#### TASK DETAILS:
In the entries below, find every line with "blue" and copy it.

#### DATA SUPPLIED:
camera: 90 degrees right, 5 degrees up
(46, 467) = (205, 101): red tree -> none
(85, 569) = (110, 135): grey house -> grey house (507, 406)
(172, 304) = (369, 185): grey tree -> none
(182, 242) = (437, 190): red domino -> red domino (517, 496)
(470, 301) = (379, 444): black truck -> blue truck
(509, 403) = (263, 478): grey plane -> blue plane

* * *

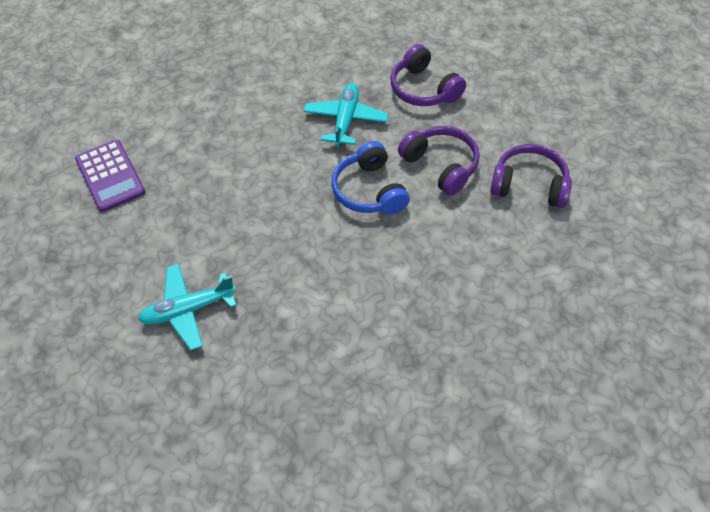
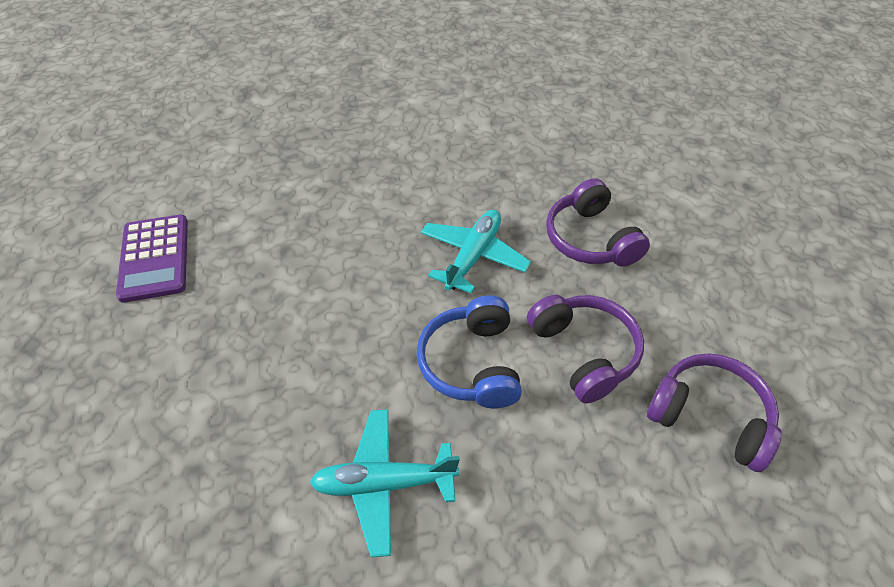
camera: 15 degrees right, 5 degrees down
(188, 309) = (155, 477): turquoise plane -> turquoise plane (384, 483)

* * *

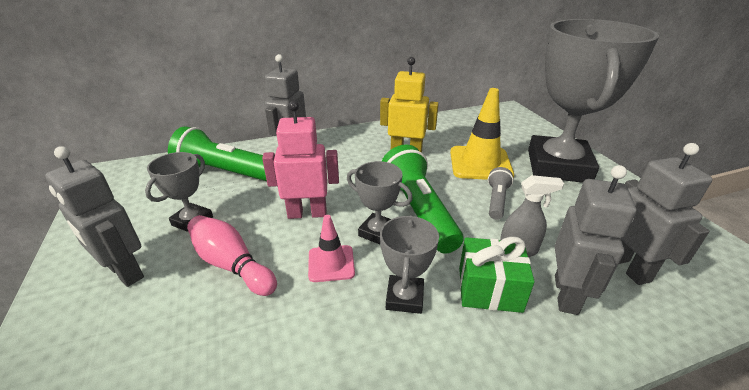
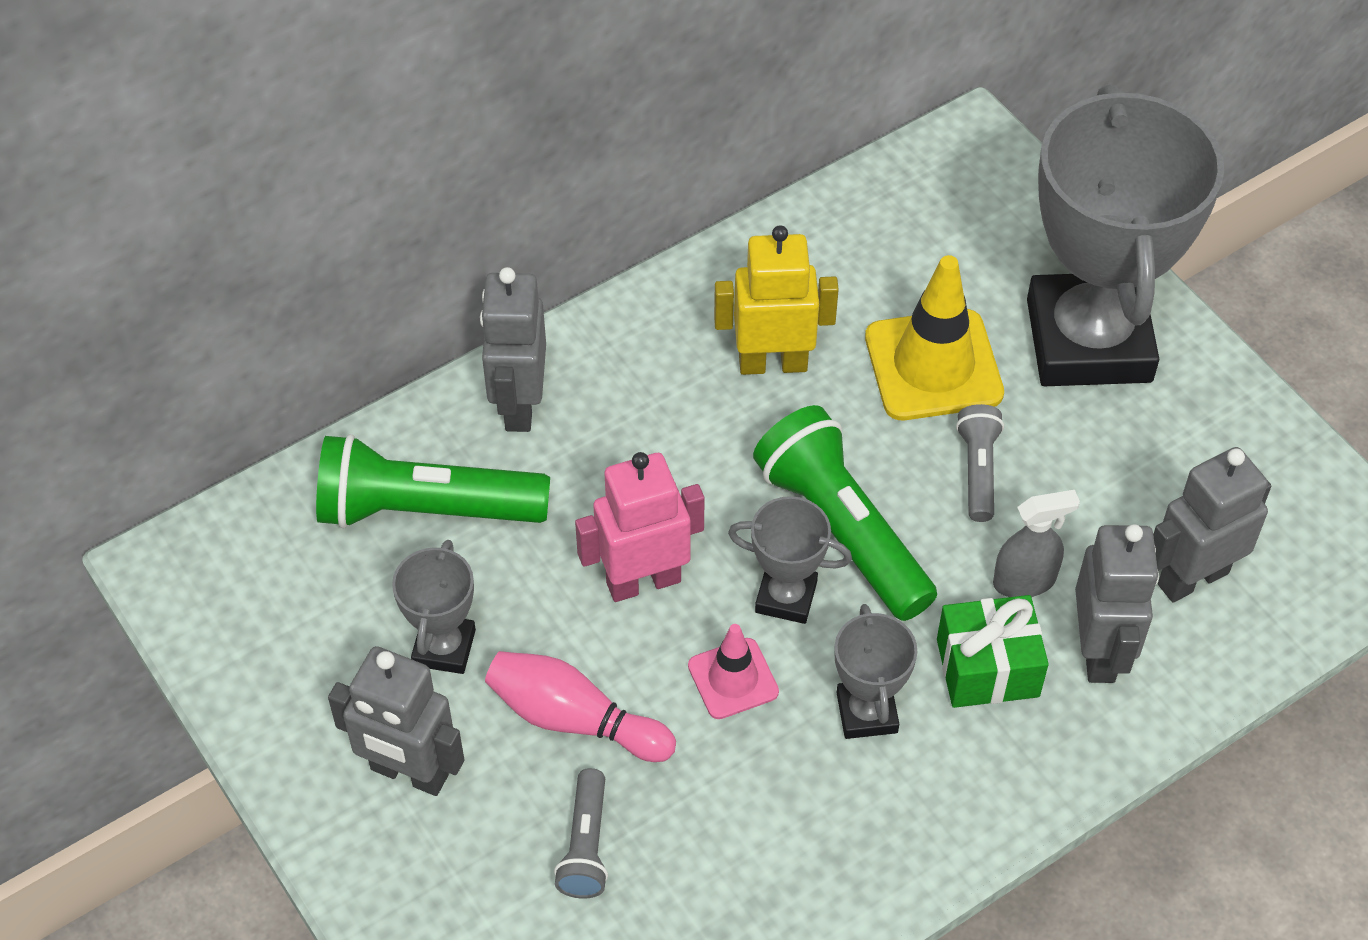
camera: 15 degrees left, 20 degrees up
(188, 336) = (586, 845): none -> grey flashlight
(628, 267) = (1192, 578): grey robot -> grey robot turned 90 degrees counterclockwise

#### ANSWER FOR THIS EXERCISE:
(470, 301) = (379, 444): black truck -> blue truck
(509, 403) = (263, 478): grey plane -> blue plane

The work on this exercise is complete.